Your answer should consist solely of the lines from the one containing "orange totalubax |" through the end of the entries below, duplicated exactly.

# Dataset records
BEGIN
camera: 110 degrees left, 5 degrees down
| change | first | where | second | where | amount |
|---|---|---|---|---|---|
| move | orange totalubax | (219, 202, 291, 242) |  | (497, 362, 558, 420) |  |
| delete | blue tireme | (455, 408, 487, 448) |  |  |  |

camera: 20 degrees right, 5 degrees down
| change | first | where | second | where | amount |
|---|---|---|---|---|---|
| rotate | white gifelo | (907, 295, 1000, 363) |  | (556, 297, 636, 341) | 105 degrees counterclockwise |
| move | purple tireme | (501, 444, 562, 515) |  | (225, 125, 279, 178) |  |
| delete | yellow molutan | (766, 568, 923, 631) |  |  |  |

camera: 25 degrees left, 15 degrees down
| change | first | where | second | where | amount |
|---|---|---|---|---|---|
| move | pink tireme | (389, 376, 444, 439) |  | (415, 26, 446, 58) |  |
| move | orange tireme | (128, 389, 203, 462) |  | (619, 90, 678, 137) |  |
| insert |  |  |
END
# Exercise response
| move | orange totalubax | (219, 202, 291, 242) |  | (497, 362, 558, 420) |  |
| delete | blue tireme | (455, 408, 487, 448) |  |  |  |

camera: 20 degrees right, 5 degrees down
| change | first | where | second | where | amount |
|---|---|---|---|---|---|
| rotate | white gifelo | (907, 295, 1000, 363) |  | (556, 297, 636, 341) | 105 degrees counterclockwise |
| move | purple tireme | (501, 444, 562, 515) |  | (225, 125, 279, 178) |  |
| delete | yellow molutan | (766, 568, 923, 631) |  |  |  |

camera: 25 degrees left, 15 degrees down
| change | first | where | second | where | amount |
|---|---|---|---|---|---|
| move | pink tireme | (389, 376, 444, 439) |  | (415, 26, 446, 58) |  |
| move | orange tireme | (128, 389, 203, 462) |  | (619, 90, 678, 137) |  |
| insert |  |  |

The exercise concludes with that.